● WRITTEN TASK:
Down to the final character, output the records below as they stand.

● PROVIDED INFORMATION:
== Segment start ==

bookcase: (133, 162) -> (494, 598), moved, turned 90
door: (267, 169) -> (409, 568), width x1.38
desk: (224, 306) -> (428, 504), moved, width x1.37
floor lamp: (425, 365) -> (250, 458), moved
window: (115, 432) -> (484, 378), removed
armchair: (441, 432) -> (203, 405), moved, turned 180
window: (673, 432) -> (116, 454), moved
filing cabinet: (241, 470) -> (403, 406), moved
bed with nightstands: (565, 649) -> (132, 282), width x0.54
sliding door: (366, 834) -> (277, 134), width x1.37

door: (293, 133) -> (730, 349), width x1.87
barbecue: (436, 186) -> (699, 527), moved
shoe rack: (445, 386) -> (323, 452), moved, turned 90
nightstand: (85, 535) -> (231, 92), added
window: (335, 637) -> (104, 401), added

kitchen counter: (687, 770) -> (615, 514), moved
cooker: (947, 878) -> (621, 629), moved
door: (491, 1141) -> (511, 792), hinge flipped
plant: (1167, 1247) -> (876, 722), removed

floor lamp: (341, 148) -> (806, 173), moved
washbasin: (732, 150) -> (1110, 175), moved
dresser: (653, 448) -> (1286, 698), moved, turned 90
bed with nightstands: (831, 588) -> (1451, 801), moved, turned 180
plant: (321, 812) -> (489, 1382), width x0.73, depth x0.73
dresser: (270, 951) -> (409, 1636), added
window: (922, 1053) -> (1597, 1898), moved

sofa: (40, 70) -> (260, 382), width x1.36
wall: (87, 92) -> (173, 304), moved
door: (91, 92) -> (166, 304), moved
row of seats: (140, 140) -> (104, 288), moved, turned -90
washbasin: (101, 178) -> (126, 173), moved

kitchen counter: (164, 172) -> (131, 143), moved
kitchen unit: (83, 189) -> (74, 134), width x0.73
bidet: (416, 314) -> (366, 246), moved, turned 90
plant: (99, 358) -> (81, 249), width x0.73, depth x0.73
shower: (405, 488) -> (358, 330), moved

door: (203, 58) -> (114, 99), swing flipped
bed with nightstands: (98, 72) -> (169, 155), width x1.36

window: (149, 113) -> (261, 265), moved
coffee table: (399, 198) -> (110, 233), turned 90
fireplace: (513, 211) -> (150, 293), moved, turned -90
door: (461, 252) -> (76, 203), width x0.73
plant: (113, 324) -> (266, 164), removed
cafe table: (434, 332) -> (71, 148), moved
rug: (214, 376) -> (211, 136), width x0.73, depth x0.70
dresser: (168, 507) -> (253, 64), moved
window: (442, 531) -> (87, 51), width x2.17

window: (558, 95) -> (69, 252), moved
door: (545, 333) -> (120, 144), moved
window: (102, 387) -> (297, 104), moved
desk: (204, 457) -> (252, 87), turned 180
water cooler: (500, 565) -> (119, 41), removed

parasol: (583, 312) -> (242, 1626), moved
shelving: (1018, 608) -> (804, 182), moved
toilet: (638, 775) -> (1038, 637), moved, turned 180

== Segment end ==

● SOLUTION BELOW:
bookcase: (133, 162) -> (494, 598), moved, turned 90
door: (267, 169) -> (409, 568), width x1.38
desk: (224, 306) -> (428, 504), moved, width x1.37
floor lamp: (425, 365) -> (250, 458), moved
window: (115, 432) -> (484, 378), removed
armchair: (441, 432) -> (203, 405), moved, turned 180
window: (673, 432) -> (116, 454), moved
filing cabinet: (241, 470) -> (403, 406), moved
bed with nightstands: (565, 649) -> (132, 282), width x0.54
sliding door: (366, 834) -> (277, 134), width x1.37

door: (293, 133) -> (730, 349), width x1.87
barbecue: (436, 186) -> (699, 527), moved
shoe rack: (445, 386) -> (323, 452), moved, turned 90
nightstand: (85, 535) -> (231, 92), added
window: (335, 637) -> (104, 401), added

kitchen counter: (687, 770) -> (615, 514), moved
cooker: (947, 878) -> (621, 629), moved
door: (491, 1141) -> (511, 792), hinge flipped
plant: (1167, 1247) -> (876, 722), removed

floor lamp: (341, 148) -> (806, 173), moved
washbasin: (732, 150) -> (1110, 175), moved
dresser: (653, 448) -> (1286, 698), moved, turned 90
bed with nightstands: (831, 588) -> (1451, 801), moved, turned 180
plant: (321, 812) -> (489, 1382), width x0.73, depth x0.73
dresser: (270, 951) -> (409, 1636), added
window: (922, 1053) -> (1597, 1898), moved

sofa: (40, 70) -> (260, 382), width x1.36
wall: (87, 92) -> (173, 304), moved
door: (91, 92) -> (166, 304), moved
row of seats: (140, 140) -> (104, 288), moved, turned -90
washbasin: (101, 178) -> (126, 173), moved

kitchen counter: (164, 172) -> (131, 143), moved
kitchen unit: (83, 189) -> (74, 134), width x0.73
bidet: (416, 314) -> (366, 246), moved, turned 90
plant: (99, 358) -> (81, 249), width x0.73, depth x0.73
shower: (405, 488) -> (358, 330), moved

door: (203, 58) -> (114, 99), swing flipped
bed with nightstands: (98, 72) -> (169, 155), width x1.36

window: (149, 113) -> (261, 265), moved
coffee table: (399, 198) -> (110, 233), turned 90
fireplace: (513, 211) -> (150, 293), moved, turned -90
door: (461, 252) -> (76, 203), width x0.73
plant: (113, 324) -> (266, 164), removed
cafe table: (434, 332) -> (71, 148), moved
rug: (214, 376) -> (211, 136), width x0.73, depth x0.70
dresser: (168, 507) -> (253, 64), moved
window: (442, 531) -> (87, 51), width x2.17

window: (558, 95) -> (69, 252), moved
door: (545, 333) -> (120, 144), moved
window: (102, 387) -> (297, 104), moved
desk: (204, 457) -> (252, 87), turned 180
water cooler: (500, 565) -> (119, 41), removed

parasol: (583, 312) -> (242, 1626), moved
shelving: (1018, 608) -> (804, 182), moved
toilet: (638, 775) -> (1038, 637), moved, turned 180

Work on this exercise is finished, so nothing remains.